_Colored object listings_.
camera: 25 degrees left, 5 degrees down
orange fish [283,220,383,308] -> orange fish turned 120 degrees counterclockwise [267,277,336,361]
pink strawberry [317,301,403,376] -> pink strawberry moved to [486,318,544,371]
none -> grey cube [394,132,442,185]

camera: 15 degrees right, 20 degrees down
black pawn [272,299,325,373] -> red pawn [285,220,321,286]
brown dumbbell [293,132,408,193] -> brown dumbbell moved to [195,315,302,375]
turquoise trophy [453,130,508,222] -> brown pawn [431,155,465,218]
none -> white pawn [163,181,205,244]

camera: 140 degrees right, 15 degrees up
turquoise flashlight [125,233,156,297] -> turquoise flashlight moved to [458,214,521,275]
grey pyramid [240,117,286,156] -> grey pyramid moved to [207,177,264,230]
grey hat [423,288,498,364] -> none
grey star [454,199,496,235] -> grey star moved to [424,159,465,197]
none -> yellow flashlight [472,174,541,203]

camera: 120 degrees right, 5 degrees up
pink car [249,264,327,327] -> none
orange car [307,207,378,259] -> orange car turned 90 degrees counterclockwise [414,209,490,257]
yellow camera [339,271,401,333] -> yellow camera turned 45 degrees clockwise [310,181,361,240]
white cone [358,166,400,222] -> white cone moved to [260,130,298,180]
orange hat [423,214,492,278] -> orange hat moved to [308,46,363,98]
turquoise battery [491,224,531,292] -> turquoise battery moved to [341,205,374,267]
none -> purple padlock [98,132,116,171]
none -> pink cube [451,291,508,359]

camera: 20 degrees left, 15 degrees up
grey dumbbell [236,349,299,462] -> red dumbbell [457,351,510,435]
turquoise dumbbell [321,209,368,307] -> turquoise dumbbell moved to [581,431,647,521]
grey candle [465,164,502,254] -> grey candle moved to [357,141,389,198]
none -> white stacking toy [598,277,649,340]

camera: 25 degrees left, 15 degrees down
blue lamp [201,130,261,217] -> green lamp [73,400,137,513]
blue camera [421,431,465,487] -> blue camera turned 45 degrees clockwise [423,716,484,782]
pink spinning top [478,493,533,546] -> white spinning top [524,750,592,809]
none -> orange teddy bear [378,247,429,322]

_Exercise directions_.
Your answer should consist only of the lines above between the line holding "turquoise trophy [453,130,508,222]" and the line holding "orange car [307,207,378,259]", inclusive, each transcribed exactly.

_Written answer_.
turquoise trophy [453,130,508,222] -> brown pawn [431,155,465,218]
none -> white pawn [163,181,205,244]

camera: 140 degrees right, 15 degrees up
turquoise flashlight [125,233,156,297] -> turquoise flashlight moved to [458,214,521,275]
grey pyramid [240,117,286,156] -> grey pyramid moved to [207,177,264,230]
grey hat [423,288,498,364] -> none
grey star [454,199,496,235] -> grey star moved to [424,159,465,197]
none -> yellow flashlight [472,174,541,203]

camera: 120 degrees right, 5 degrees up
pink car [249,264,327,327] -> none
orange car [307,207,378,259] -> orange car turned 90 degrees counterclockwise [414,209,490,257]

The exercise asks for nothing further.